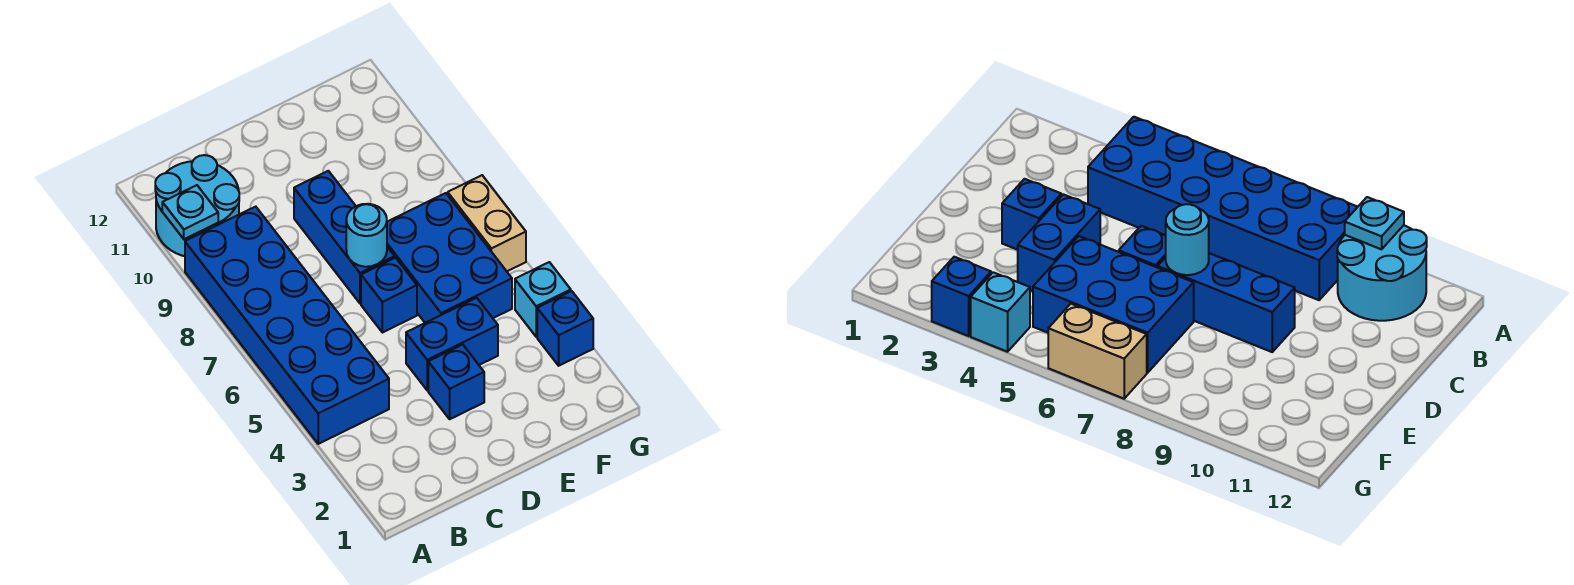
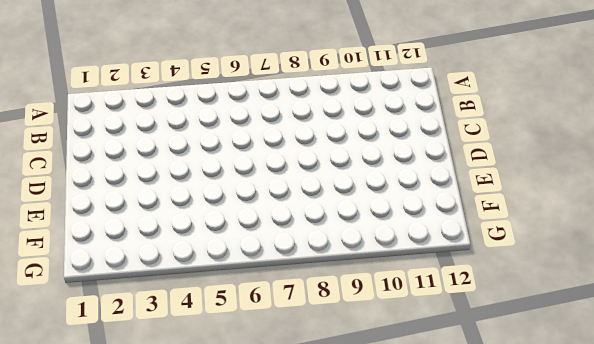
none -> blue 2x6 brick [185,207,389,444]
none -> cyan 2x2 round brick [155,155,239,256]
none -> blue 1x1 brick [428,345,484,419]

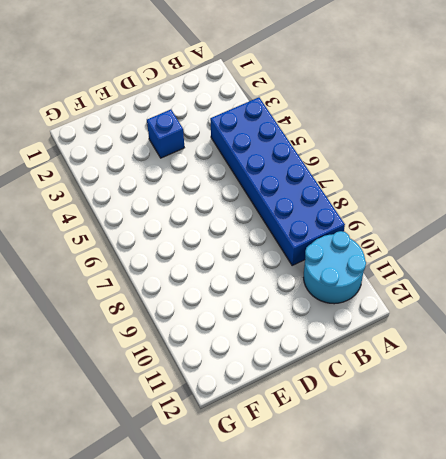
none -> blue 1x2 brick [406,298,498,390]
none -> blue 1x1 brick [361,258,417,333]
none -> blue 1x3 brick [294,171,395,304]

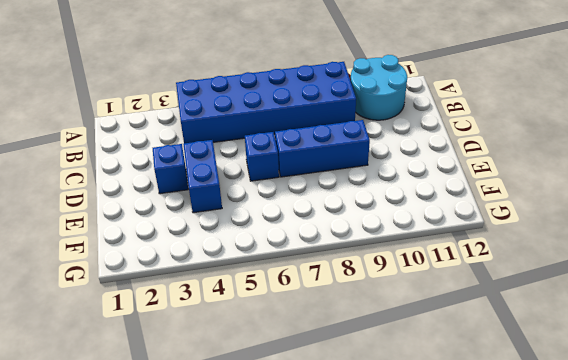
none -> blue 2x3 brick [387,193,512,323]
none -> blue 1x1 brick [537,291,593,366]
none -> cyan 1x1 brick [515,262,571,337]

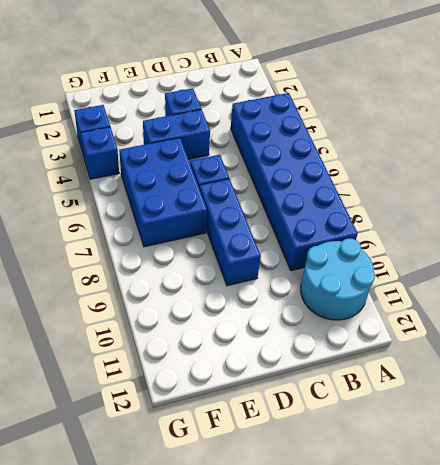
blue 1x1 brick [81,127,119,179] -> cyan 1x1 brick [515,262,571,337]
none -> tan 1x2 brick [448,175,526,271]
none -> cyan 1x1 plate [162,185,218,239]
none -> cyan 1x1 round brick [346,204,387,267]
...
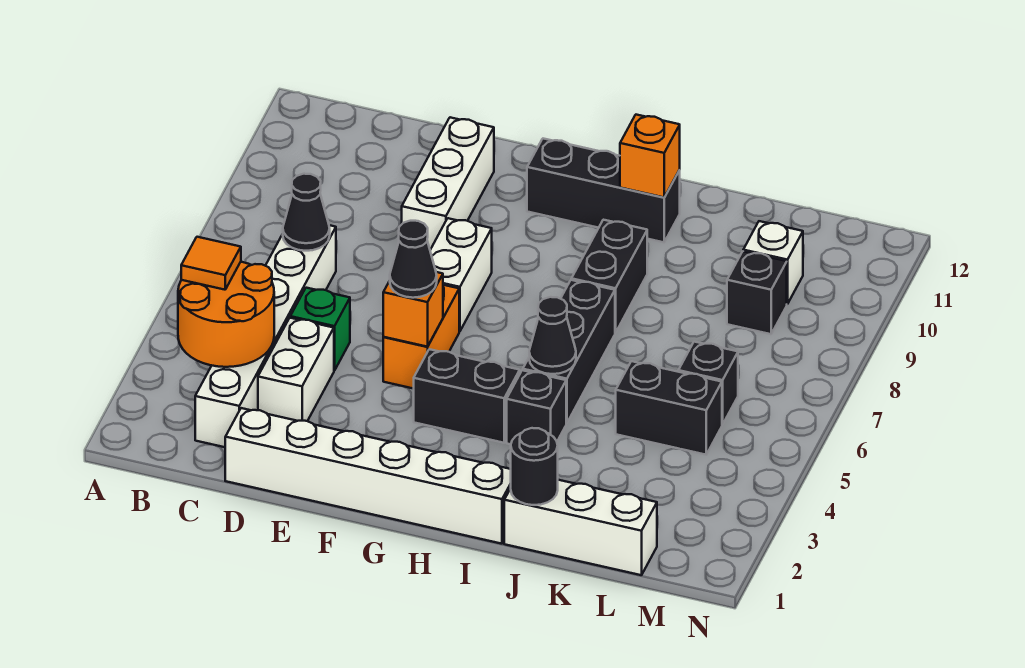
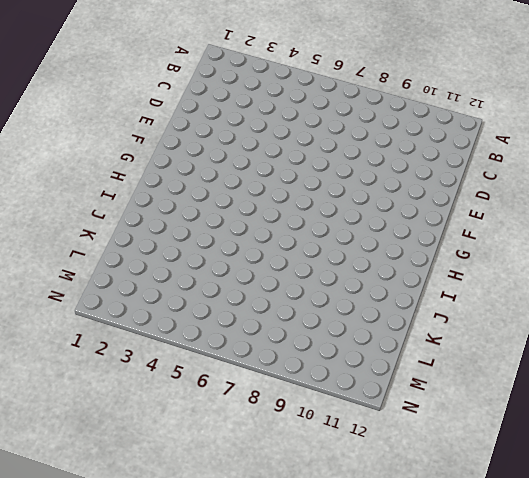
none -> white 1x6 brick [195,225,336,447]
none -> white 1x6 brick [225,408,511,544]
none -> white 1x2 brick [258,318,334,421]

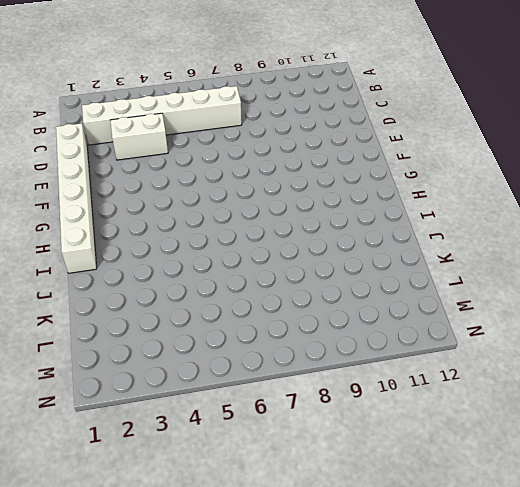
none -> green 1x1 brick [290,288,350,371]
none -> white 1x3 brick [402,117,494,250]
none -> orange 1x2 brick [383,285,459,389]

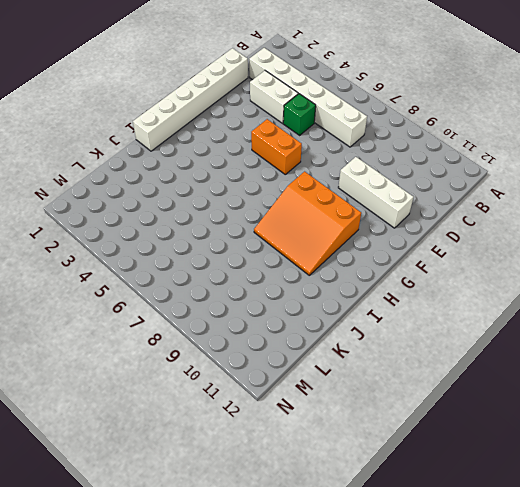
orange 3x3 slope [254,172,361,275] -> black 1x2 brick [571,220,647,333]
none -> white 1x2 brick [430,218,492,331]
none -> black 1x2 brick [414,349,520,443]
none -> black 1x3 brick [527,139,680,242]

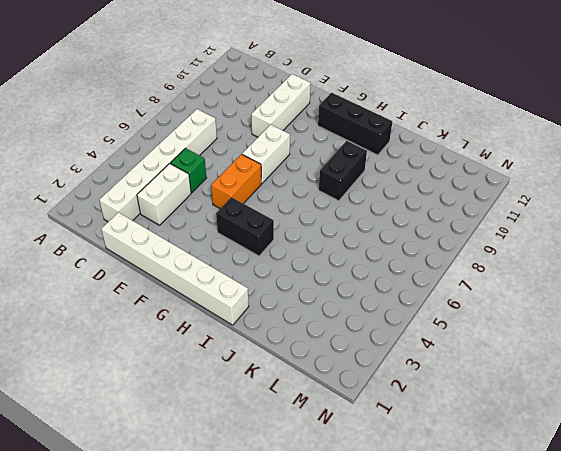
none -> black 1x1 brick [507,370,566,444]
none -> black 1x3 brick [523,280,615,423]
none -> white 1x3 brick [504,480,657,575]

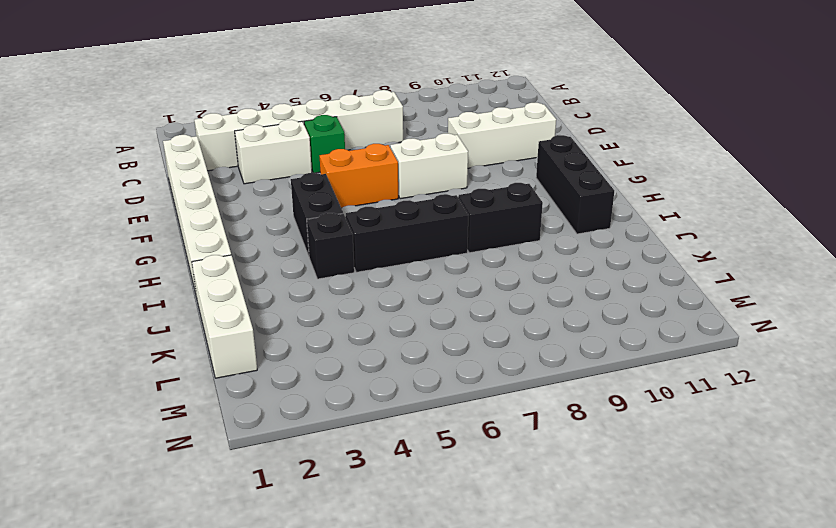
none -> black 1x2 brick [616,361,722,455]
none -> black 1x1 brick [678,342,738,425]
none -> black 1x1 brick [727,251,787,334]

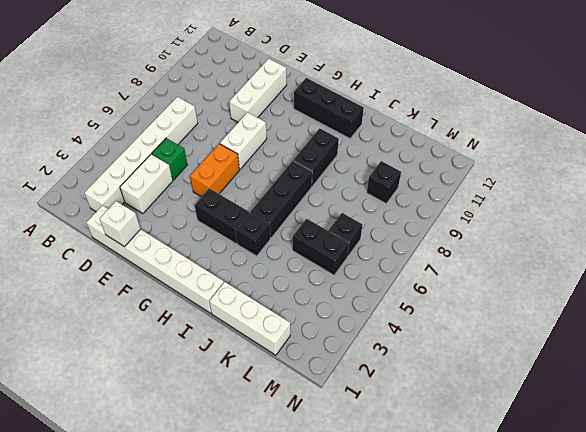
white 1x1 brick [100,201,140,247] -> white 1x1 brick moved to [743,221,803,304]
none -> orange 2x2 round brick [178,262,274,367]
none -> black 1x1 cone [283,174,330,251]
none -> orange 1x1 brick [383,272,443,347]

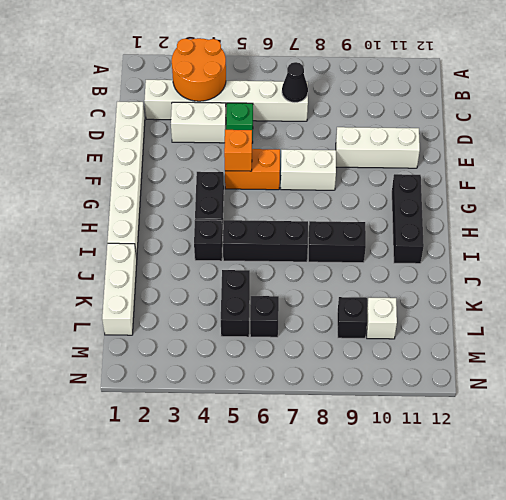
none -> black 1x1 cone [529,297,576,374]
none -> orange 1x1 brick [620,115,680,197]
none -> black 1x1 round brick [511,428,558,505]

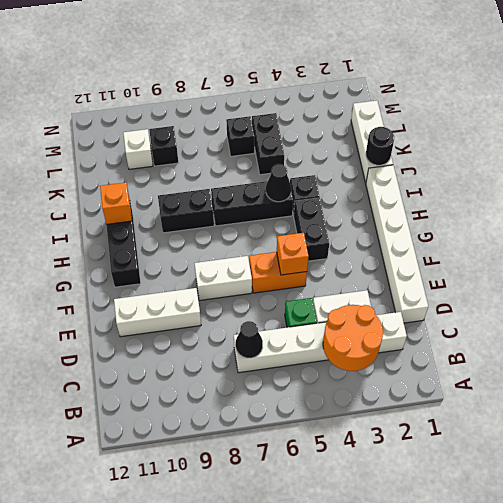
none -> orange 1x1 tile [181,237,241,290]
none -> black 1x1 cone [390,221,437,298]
...
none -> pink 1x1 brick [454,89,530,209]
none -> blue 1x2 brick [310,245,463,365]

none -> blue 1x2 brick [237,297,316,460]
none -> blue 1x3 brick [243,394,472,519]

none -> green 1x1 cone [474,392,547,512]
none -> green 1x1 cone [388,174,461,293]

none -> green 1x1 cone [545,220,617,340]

Assignment
Your reply is to be an exact repeat of the listing above from the line holding "none -> blue 2x6 brick [185,207,389,444]" down to the line holding "none -> cyan 1x1 round", ends included, pictures excluded.

Solution for this exercise
none -> blue 2x6 brick [185,207,389,444]
none -> cyan 2x2 round brick [155,155,239,256]
none -> blue 1x1 brick [428,345,484,419]

none -> blue 1x2 brick [406,298,498,390]
none -> blue 1x1 brick [361,258,417,333]
none -> blue 1x3 brick [294,171,395,304]

none -> blue 2x3 brick [387,193,512,323]
none -> blue 1x1 brick [537,291,593,366]
none -> cyan 1x1 brick [515,262,571,337]

blue 1x1 brick [81,127,119,179] -> cyan 1x1 brick [515,262,571,337]
none -> tan 1x2 brick [448,175,526,271]
none -> cyan 1x1 plate [162,185,218,239]
none -> cyan 1x1 round brick [346,204,387,267]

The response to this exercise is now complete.